* **Exercise instructions**
Your task is to repeat the records exactly from the line containing "red brick B6:B9" onward, through the final line.

===== Exercise material =====

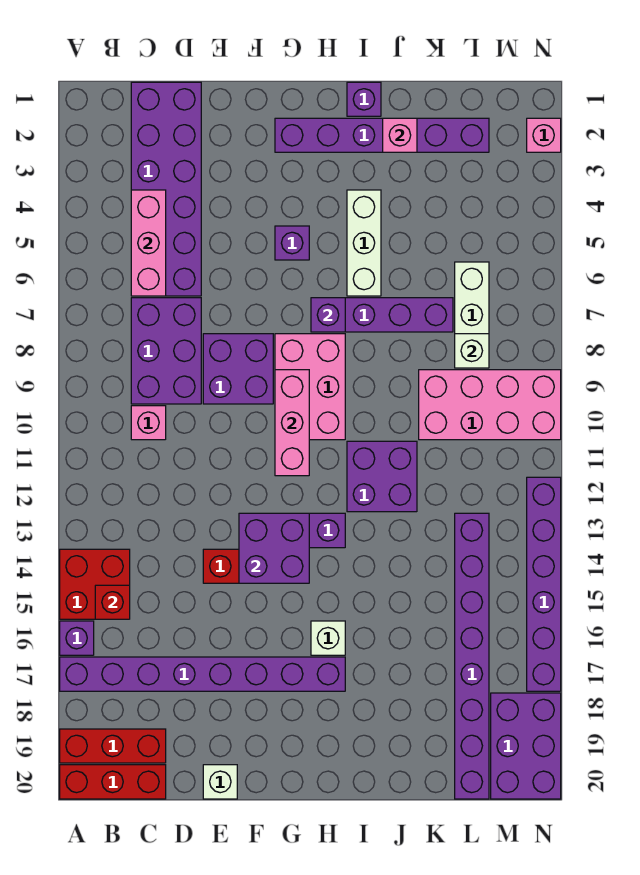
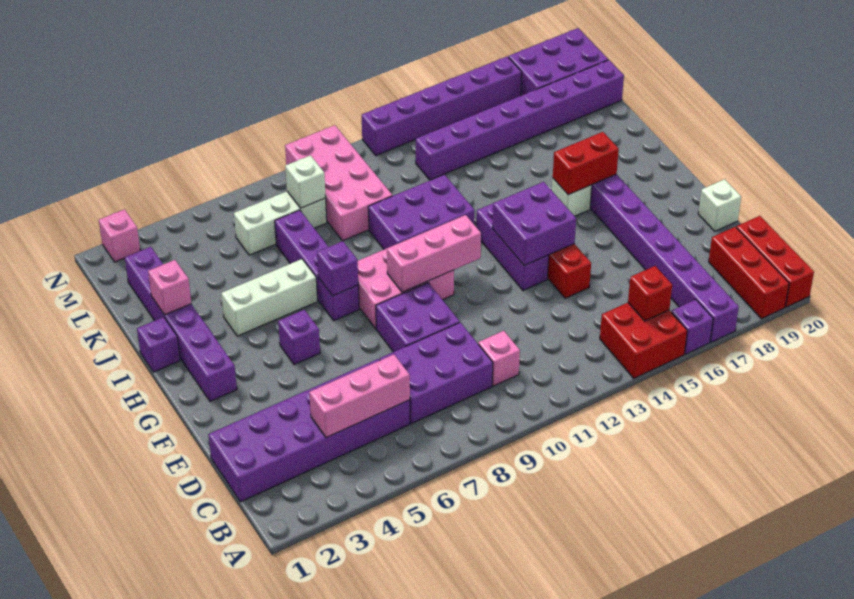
none -> red brick H16:H17 level 2
purple brick I11:J12 level 1 -> purple brick I10:J12 level 1

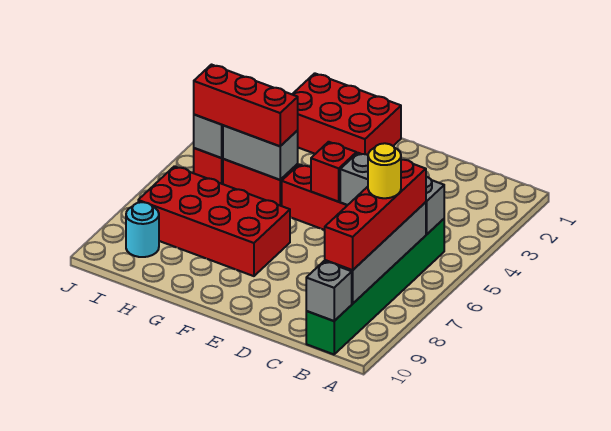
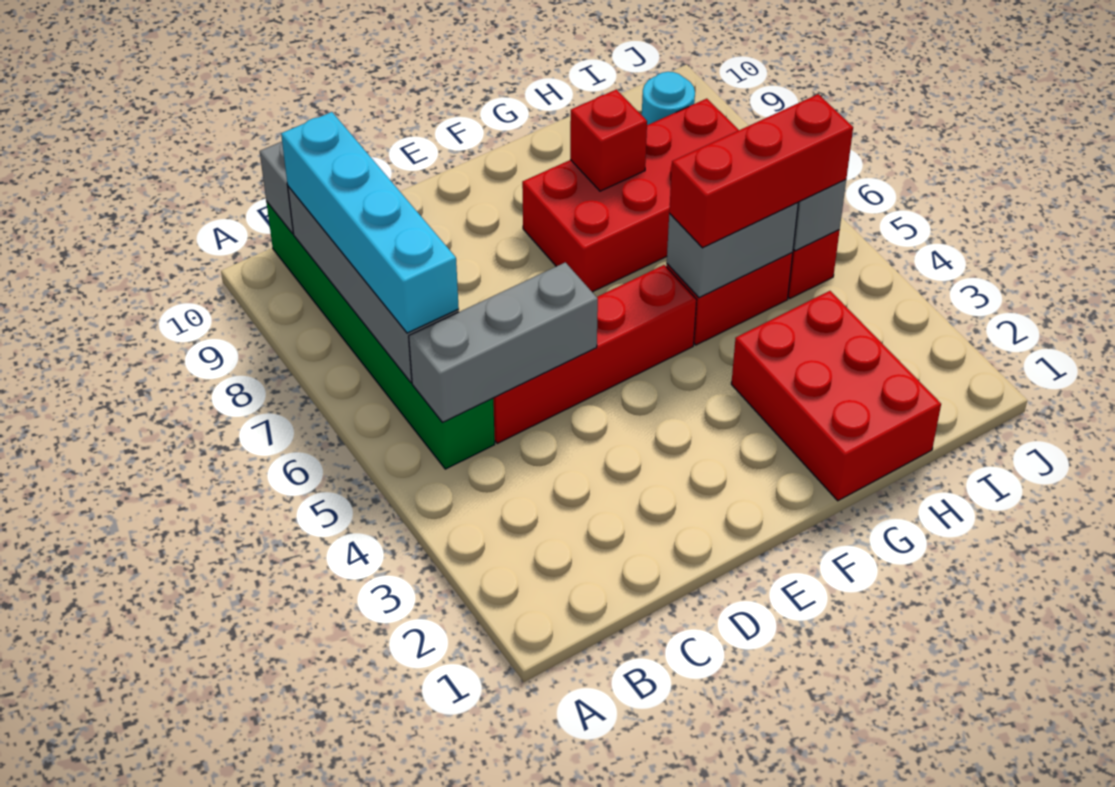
red brick B6:B9 level 3 -> cyan brick B6:B9 level 3
yellow round brick B7 level 4 -> none
red brick E5 level 2 -> red brick G8 level 2
red brick F1:H2 level 1 -> red brick G1:H3 level 1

=====

* **Answer section**
red brick B6:B9 level 3 -> cyan brick B6:B9 level 3
yellow round brick B7 level 4 -> none
red brick E5 level 2 -> red brick G8 level 2
red brick F1:H2 level 1 -> red brick G1:H3 level 1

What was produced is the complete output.